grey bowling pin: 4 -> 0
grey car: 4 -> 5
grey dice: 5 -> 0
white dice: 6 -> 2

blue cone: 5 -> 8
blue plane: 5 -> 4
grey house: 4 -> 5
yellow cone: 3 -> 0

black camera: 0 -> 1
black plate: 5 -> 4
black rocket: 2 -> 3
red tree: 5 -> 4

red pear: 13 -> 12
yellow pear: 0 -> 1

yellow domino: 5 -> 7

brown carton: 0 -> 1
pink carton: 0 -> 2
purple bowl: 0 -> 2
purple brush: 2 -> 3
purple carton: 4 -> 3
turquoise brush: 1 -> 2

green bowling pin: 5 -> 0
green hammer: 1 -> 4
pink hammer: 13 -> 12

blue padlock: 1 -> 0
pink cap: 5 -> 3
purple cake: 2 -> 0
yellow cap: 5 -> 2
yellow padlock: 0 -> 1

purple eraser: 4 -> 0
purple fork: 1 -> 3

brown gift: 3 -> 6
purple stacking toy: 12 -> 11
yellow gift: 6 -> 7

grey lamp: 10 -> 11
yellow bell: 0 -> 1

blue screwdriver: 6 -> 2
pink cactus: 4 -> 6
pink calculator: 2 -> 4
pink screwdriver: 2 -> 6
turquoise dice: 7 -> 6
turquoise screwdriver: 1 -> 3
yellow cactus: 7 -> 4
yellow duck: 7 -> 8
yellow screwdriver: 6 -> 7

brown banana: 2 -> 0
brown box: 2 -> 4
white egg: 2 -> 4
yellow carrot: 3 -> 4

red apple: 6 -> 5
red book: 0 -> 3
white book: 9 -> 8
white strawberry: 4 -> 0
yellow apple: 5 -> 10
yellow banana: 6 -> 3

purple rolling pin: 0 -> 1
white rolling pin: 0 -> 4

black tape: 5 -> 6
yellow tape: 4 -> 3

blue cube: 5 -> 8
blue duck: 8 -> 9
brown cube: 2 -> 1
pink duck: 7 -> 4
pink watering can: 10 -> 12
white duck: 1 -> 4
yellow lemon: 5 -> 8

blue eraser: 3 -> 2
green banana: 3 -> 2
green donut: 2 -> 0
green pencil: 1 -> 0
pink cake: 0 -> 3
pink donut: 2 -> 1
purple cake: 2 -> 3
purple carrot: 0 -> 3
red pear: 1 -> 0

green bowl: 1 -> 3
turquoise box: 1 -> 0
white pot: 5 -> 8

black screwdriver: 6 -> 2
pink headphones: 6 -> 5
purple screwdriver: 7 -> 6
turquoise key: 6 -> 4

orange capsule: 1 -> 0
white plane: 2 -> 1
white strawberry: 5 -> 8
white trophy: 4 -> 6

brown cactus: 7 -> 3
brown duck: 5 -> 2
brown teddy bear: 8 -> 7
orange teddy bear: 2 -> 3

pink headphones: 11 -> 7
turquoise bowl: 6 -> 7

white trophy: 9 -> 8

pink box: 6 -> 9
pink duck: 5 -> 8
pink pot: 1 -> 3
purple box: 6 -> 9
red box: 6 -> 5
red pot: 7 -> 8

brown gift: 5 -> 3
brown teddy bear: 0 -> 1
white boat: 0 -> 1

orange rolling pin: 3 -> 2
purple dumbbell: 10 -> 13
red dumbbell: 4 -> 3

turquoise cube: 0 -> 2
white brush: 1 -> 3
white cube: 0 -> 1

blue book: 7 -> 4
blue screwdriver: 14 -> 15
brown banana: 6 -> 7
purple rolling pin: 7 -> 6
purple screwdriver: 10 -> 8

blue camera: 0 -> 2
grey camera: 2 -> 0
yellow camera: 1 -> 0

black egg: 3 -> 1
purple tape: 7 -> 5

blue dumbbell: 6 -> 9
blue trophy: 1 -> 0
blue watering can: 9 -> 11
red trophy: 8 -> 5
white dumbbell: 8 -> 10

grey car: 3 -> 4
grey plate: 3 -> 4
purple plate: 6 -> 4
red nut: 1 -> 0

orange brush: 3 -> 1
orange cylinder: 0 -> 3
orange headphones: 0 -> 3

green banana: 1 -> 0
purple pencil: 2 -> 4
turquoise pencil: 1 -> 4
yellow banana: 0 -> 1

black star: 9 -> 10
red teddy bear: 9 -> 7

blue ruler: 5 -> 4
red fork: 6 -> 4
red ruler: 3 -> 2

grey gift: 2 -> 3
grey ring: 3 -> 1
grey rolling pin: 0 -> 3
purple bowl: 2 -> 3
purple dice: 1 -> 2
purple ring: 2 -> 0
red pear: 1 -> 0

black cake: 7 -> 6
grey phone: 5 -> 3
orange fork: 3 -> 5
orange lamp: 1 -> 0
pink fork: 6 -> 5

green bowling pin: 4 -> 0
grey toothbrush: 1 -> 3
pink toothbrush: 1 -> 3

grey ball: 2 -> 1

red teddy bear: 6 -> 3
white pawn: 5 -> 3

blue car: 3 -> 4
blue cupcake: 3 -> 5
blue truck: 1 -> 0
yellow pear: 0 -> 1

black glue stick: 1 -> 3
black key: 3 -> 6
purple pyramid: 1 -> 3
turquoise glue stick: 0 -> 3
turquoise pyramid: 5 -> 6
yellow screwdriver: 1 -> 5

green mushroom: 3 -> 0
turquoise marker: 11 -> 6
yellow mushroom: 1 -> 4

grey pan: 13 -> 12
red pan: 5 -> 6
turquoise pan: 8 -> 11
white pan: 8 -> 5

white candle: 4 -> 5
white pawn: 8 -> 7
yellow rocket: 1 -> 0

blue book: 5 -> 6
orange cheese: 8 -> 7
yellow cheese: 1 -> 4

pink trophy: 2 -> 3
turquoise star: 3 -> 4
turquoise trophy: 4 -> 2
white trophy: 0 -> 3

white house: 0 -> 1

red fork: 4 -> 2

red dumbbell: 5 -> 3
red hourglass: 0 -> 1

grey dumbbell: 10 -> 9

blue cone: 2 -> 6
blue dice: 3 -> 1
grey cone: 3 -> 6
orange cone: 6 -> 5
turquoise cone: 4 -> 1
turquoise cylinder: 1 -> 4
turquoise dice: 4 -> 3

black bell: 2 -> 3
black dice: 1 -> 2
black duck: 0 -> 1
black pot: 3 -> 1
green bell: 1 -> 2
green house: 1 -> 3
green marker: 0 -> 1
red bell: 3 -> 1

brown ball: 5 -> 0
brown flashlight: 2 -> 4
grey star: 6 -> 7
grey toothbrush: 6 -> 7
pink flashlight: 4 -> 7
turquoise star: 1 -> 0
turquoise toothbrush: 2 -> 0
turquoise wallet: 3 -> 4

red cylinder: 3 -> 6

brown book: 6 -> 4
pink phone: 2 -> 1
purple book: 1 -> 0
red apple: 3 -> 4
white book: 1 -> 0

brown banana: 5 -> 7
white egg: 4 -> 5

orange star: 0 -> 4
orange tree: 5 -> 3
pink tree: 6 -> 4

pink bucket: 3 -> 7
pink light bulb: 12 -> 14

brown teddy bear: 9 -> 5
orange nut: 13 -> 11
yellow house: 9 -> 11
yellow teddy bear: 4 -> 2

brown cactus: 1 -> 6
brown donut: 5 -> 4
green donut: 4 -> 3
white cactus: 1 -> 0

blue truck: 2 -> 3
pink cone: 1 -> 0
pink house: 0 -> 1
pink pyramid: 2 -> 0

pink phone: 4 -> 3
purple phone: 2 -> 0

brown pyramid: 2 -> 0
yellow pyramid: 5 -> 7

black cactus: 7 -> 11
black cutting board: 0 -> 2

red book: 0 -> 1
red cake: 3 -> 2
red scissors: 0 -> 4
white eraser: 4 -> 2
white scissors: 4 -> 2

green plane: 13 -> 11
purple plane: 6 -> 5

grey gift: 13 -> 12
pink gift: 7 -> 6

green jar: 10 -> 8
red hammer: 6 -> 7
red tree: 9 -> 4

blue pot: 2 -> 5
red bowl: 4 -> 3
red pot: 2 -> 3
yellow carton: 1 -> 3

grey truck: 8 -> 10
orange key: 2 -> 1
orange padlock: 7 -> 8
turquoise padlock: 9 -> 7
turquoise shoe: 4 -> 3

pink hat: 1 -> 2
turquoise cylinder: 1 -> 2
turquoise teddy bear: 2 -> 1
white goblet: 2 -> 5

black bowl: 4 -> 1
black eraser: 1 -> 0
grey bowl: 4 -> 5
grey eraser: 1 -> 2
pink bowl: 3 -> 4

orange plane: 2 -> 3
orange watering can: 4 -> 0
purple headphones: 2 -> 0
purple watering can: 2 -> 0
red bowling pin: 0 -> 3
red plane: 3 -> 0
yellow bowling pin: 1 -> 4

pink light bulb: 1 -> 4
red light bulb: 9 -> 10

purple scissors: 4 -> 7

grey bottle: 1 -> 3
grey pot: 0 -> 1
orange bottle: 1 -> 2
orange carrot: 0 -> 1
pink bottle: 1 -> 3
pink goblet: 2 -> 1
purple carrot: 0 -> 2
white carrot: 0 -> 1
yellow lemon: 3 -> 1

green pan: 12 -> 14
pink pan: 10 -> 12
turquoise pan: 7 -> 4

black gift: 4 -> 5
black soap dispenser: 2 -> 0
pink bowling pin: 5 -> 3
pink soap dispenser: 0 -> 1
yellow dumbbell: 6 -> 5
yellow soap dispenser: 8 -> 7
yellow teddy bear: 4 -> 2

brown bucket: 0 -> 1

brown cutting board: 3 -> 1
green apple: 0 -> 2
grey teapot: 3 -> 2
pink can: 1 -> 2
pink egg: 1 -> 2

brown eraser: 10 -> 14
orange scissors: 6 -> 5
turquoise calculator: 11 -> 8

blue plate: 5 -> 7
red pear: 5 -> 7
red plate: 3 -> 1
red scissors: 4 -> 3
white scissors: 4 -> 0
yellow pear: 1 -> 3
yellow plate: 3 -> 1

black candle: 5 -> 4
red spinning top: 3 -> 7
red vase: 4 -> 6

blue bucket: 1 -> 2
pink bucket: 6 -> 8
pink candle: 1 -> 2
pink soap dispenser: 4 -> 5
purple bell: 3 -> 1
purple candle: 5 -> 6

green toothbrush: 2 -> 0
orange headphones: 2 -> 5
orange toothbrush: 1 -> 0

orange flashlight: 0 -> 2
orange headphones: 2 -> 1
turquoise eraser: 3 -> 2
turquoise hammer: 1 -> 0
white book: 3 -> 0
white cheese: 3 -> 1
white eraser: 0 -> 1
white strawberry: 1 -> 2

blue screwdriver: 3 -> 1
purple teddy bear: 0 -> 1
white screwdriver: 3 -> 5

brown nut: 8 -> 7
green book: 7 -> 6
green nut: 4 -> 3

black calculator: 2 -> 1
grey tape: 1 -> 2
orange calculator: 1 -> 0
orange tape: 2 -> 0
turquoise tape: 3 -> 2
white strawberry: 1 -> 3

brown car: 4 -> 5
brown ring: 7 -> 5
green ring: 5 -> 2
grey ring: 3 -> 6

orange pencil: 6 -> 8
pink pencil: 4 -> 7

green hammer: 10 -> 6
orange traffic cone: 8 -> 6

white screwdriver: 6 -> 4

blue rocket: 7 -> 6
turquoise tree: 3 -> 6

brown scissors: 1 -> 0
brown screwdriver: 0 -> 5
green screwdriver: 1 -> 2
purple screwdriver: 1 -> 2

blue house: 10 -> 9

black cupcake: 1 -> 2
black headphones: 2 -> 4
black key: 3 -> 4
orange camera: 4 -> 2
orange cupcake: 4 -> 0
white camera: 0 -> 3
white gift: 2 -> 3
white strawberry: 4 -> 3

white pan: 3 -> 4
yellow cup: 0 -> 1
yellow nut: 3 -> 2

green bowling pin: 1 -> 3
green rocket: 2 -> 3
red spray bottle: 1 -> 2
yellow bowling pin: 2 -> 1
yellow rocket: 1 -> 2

---

#### WORK TO COMPLETE:
What is the number of lines in the material above that include "carton"? Answer with the number only.

#### YOUR RESPONSE:
4